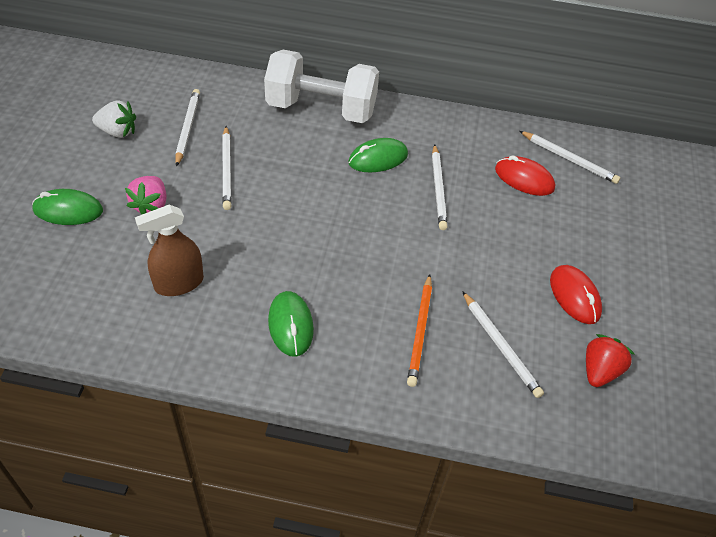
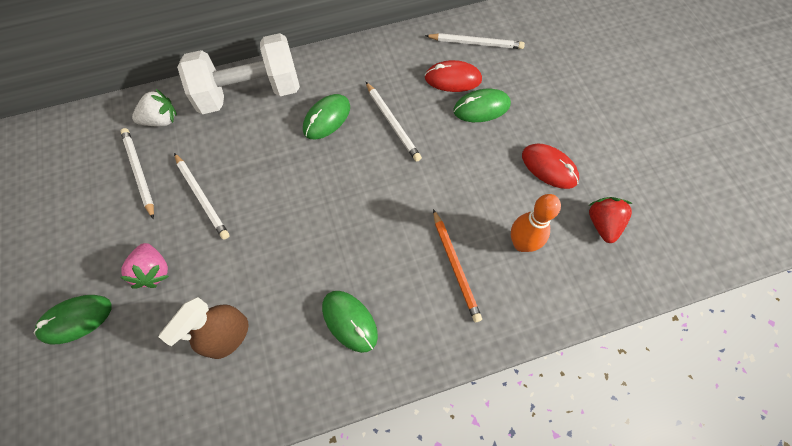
camera: 25 degrees left, 15 degrees up
(118, 132) = (73, 210): white strawberry -> white strawberry (161, 120)
(500, 346) = (521, 244): white pencil -> orange bowling pin
(537, 215) = (481, 108): none -> green mouse

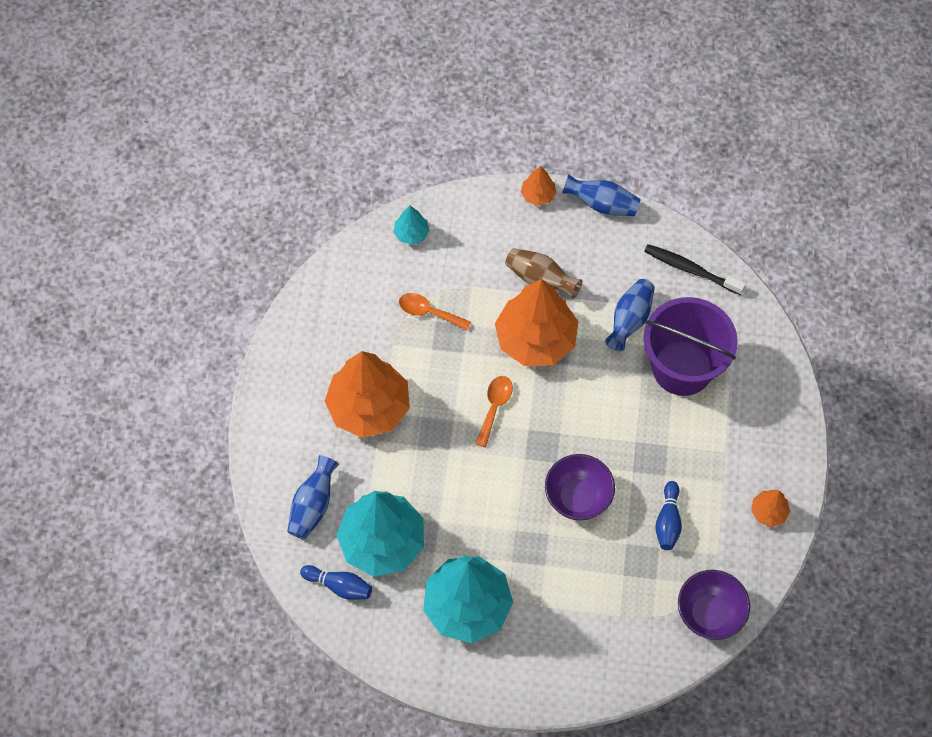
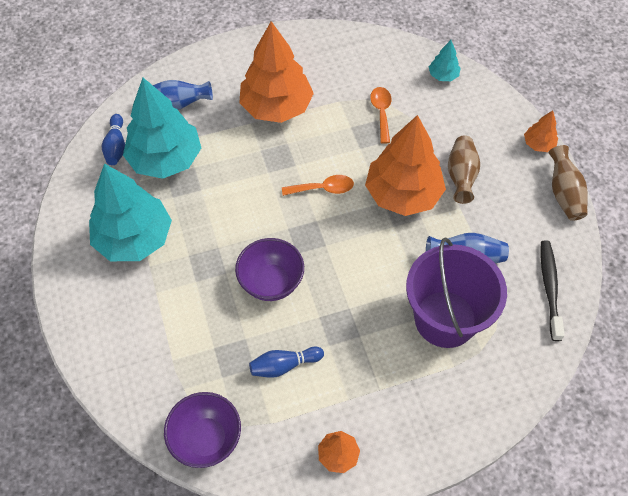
camera: 65 degrees right, 5 degrees down
(602, 204) = (564, 193): blue vase -> brown vase

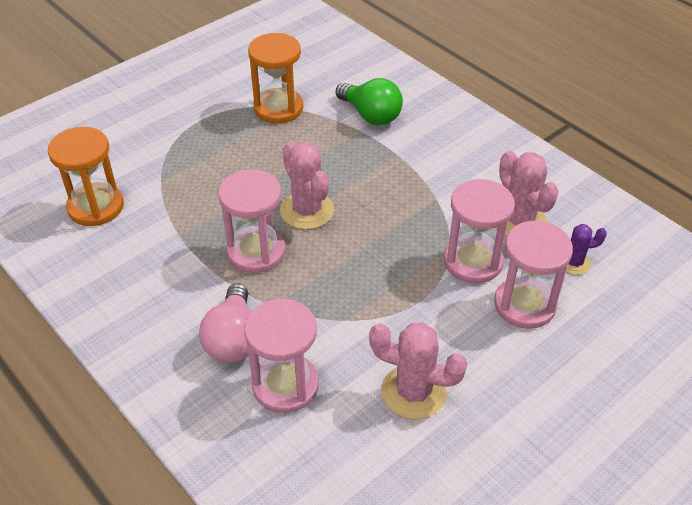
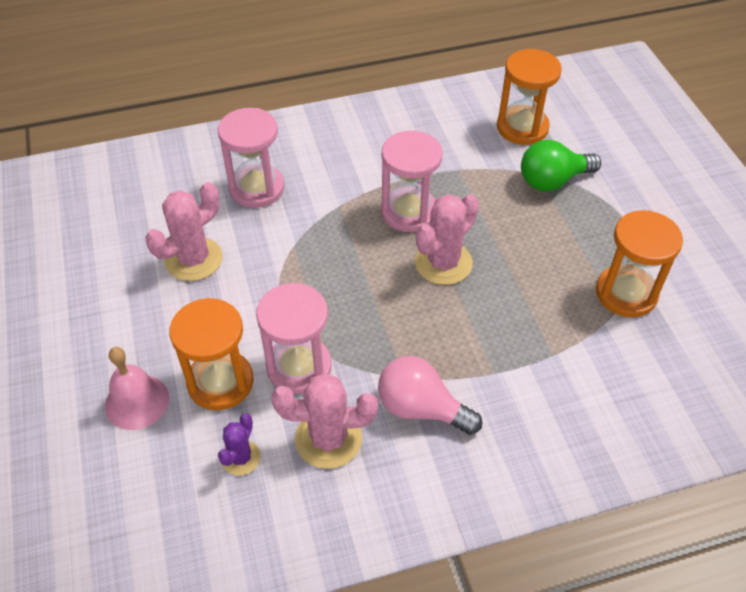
camera: 115 degrees right, 5 degrees up
(233, 339) = (320, 172): pink light bulb -> pink light bulb (421, 408)
(307, 211) = (443, 263): pink cactus -> pink cactus turned 45 degrees counterclockwise
(371, 115) = (580, 376): green light bulb -> green light bulb (552, 180)
(524, 305) = (220, 382): pink hourglass -> orange hourglass
(586, 352) = (137, 401): none -> pink bell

[Problem to solve]: If a line in the material contains the word "none", copy that line.

[Result of this exercise]:
(537, 215) = (481, 108): none -> green mouse
(586, 352) = (137, 401): none -> pink bell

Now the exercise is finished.